DATA SHOWN Block Start

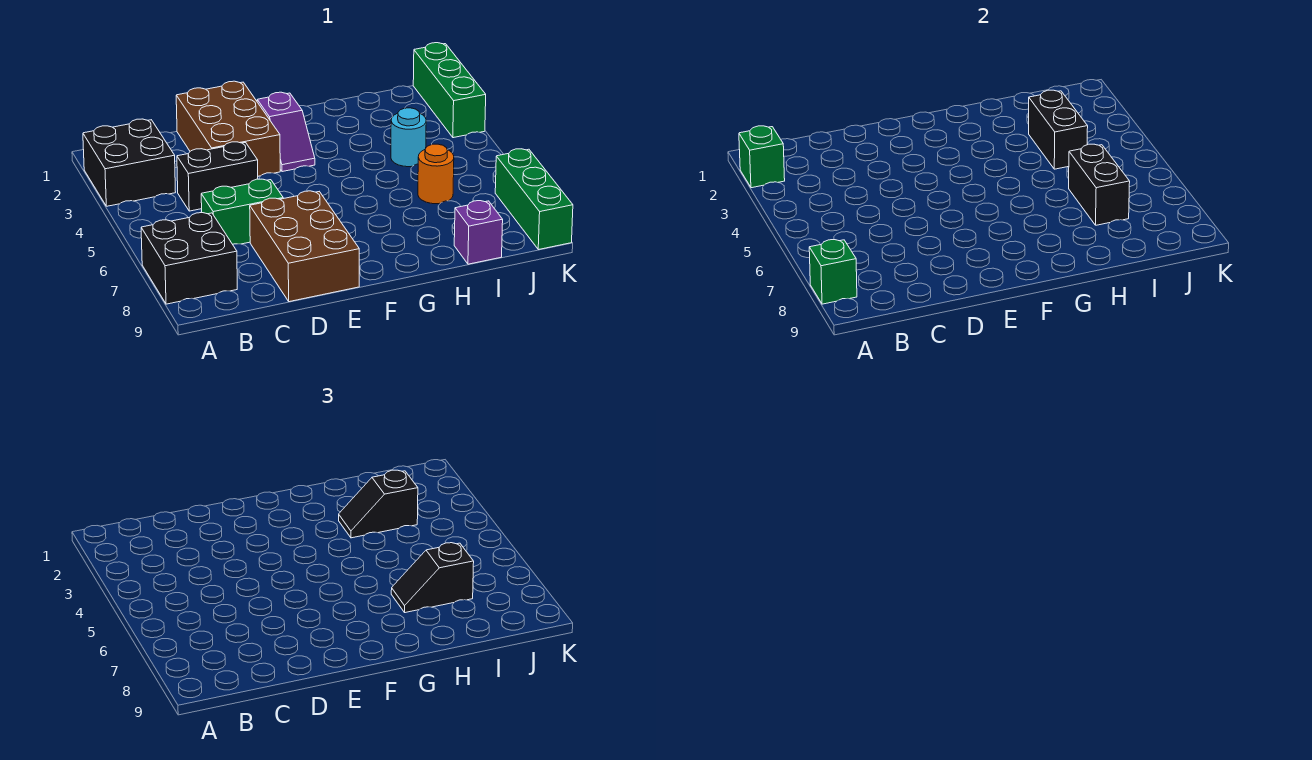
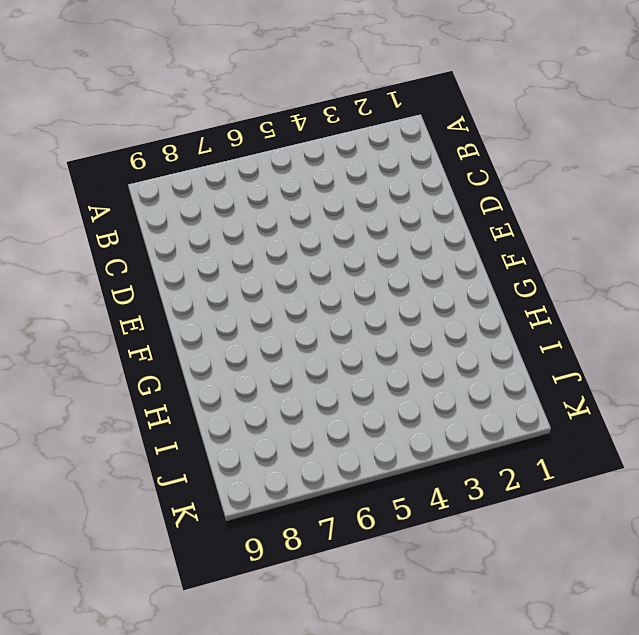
none -> black brick A2:B3 level 1
none -> black brick A7:B8 level 1
none -> black brick C4:D4 level 1

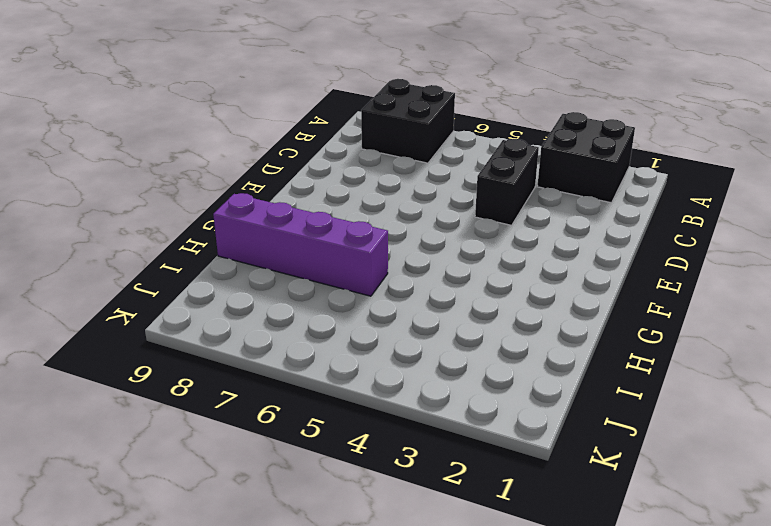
purple brick H6:H9 level 1 -> none
none -> green brick C6:D6 level 1
none -> brown brick D1:E3 level 1
none -> brown brick D7:E9 level 1

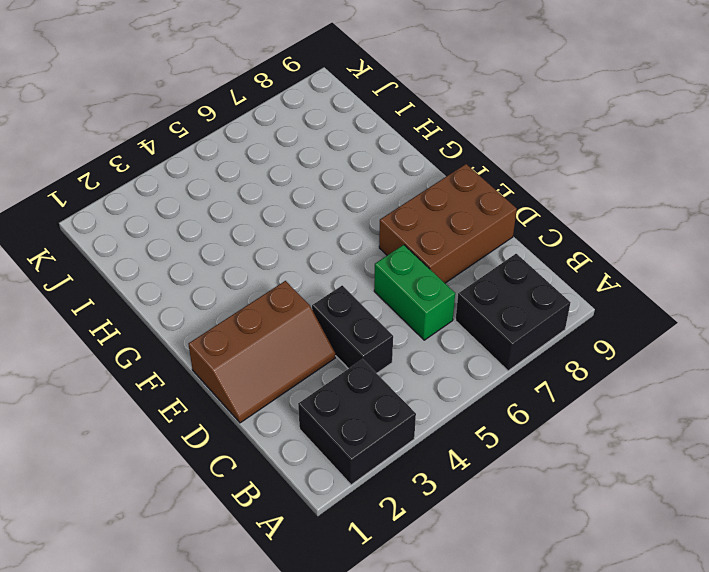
brown slope D1:E3 level 1 top E -> brown brick D1:E3 level 1
none -> purple slope F2:F3 level 1 top 2
none -> cyan round brick I4 level 1
none -> orange round brick I6 level 1

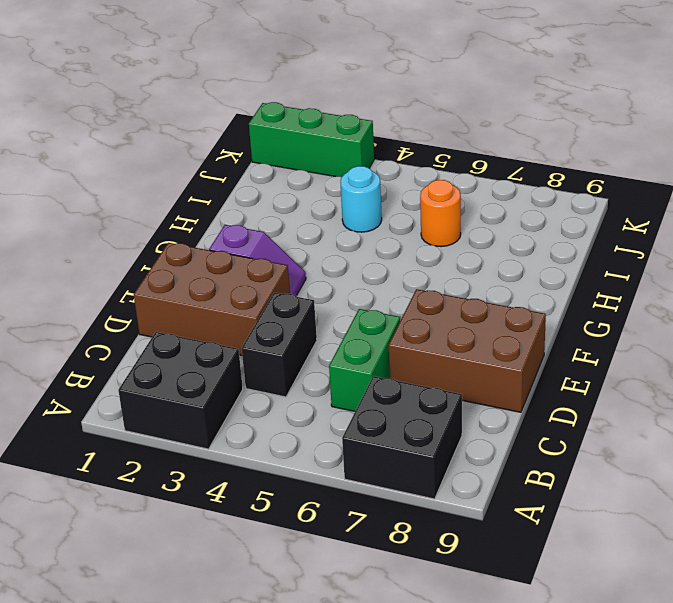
none -> purple brick I9 level 1
none -> green brick K7:K9 level 1
none -> green brick A2 level 2

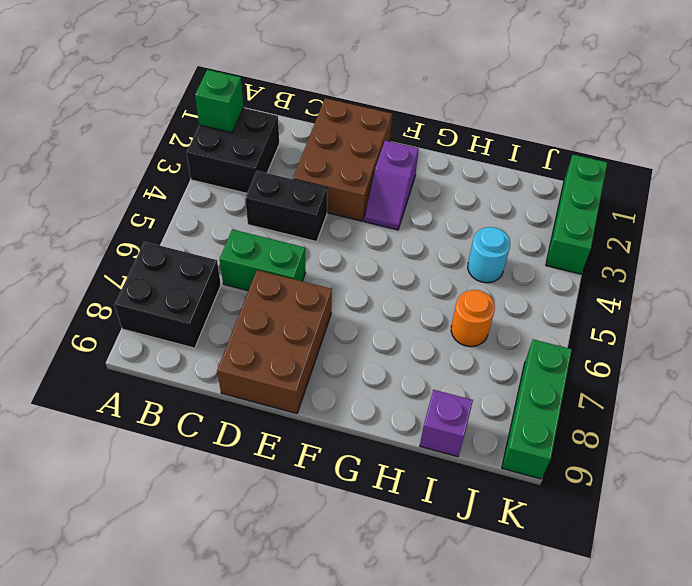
none -> green brick A8 level 2
none -> black brick I3:I4 level 2
none -> black brick I6:I7 level 2

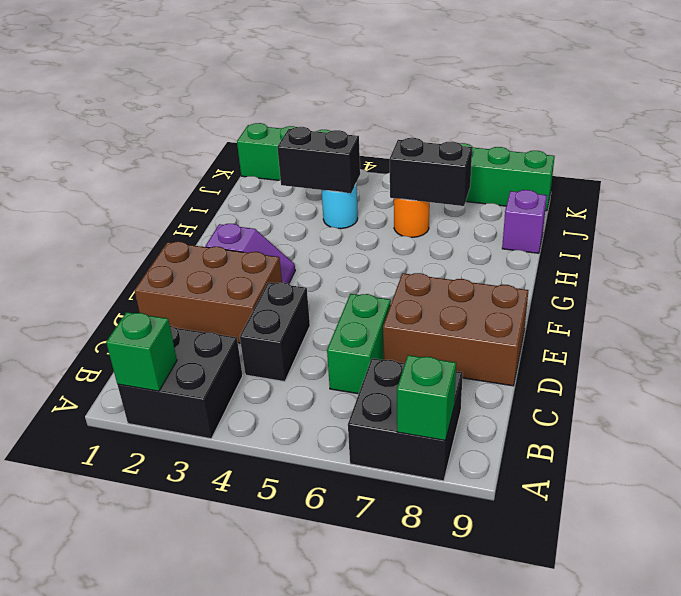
none -> black slope H3:I3 level 3 top I
none -> black slope H7:I7 level 3 top I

DATA SHOWN Block End

WHAT TO DO >> This exercise requires the lines of the entries containing the string "brown".

SOLUTION TO THE EXERCISE >>
none -> brown brick D1:E3 level 1
none -> brown brick D7:E9 level 1
brown slope D1:E3 level 1 top E -> brown brick D1:E3 level 1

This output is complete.